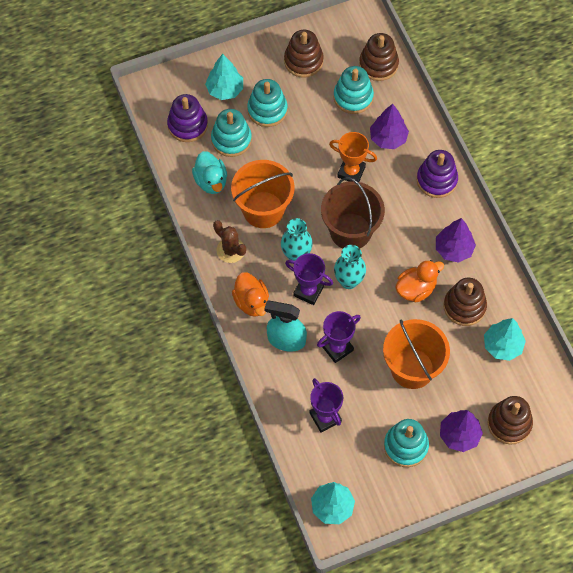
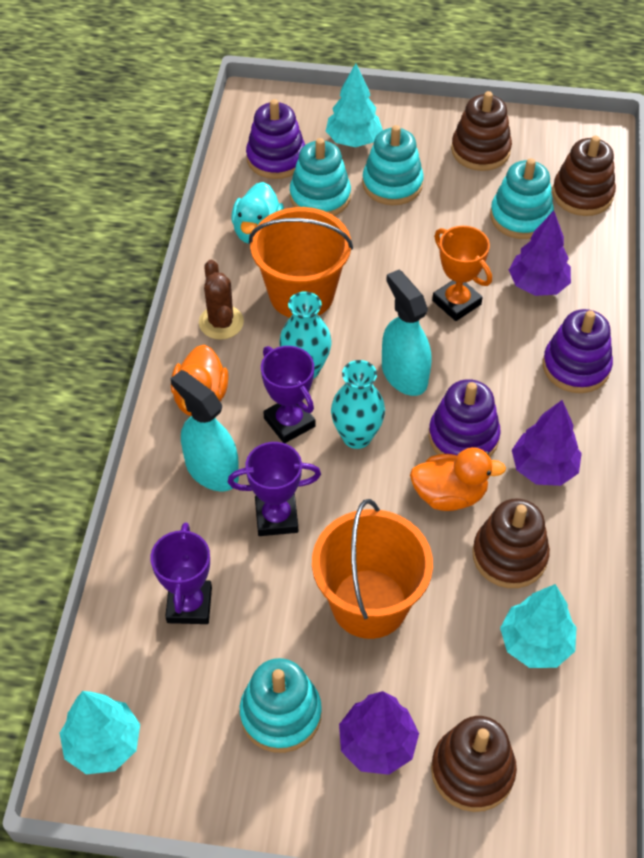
camera: 30 degrees right, 10 degrees down
(350, 231) = (404, 374): brown bucket -> turquoise spray bottle
(403, 252) = (463, 437): none -> purple stacking toy

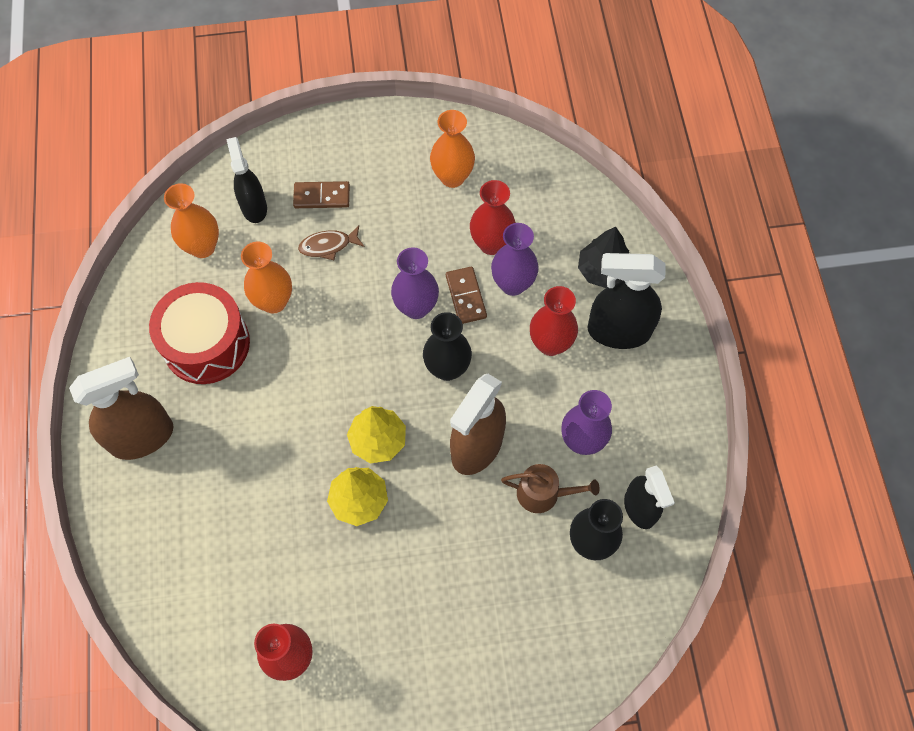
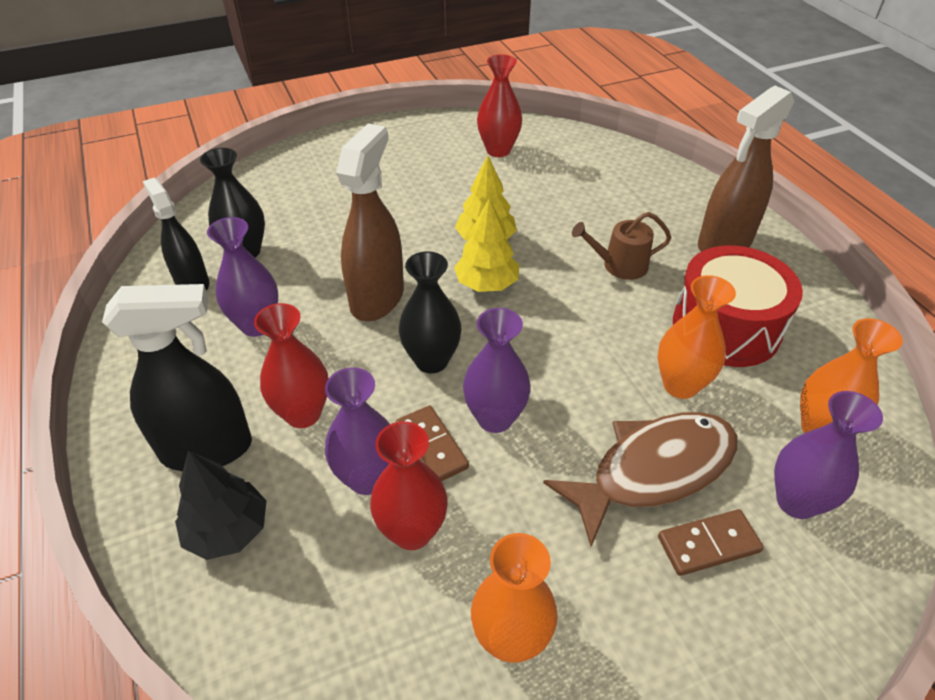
camera: 165 degrees right, 20 degrees down
(254, 207) = (796, 501): black spray bottle -> purple vase
(328, 246) = (654, 470): brown fish -> brown fish, size x2.08
(543, 493) = (298, 276): brown watering can -> brown watering can (619, 265)

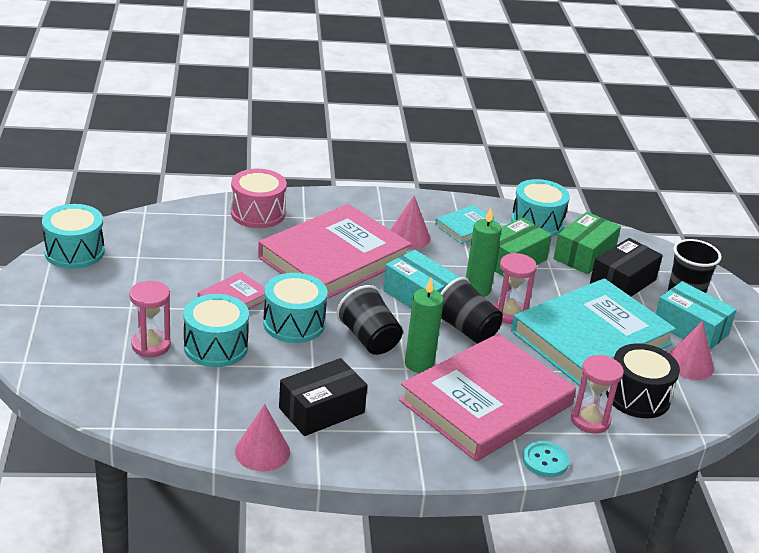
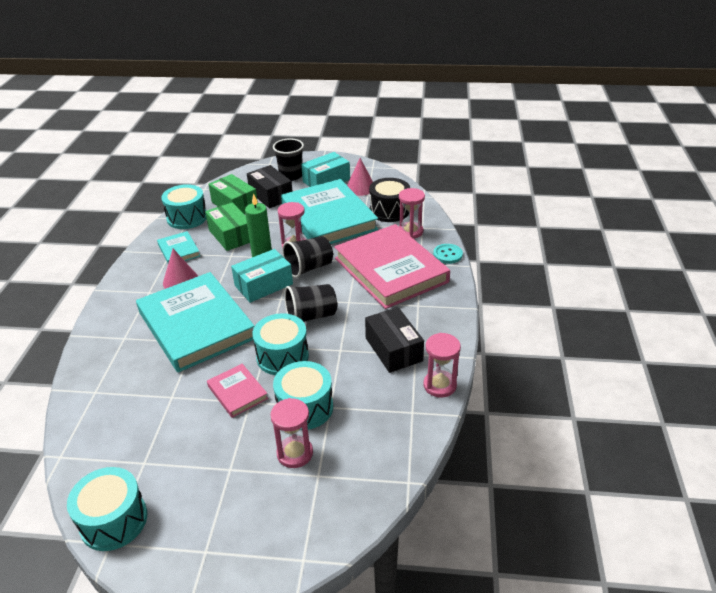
camera: 75 degrees left, 5 degrees up
(258, 213) = (103, 368): pink drum -> none
(262, 451) = (439, 385): pink cone -> pink hourglass
(334, 258) = (196, 325): pink book -> turquoise book
(419, 364) = (345, 295): green candle -> none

-----

WHAT IS REQUIRED: From the line that contains "(328, 246) = (654, 470): brown" to the last line of the data, print each line exactly, both ends included, and omit the pictures.

SOLUTION:
(328, 246) = (654, 470): brown fish -> brown fish, size x2.08
(543, 493) = (298, 276): brown watering can -> brown watering can (619, 265)

camera: 75 degrees left, 5 degrees up
(258, 213) = (103, 368): pink drum -> none
(262, 451) = (439, 385): pink cone -> pink hourglass
(334, 258) = (196, 325): pink book -> turquoise book
(419, 364) = (345, 295): green candle -> none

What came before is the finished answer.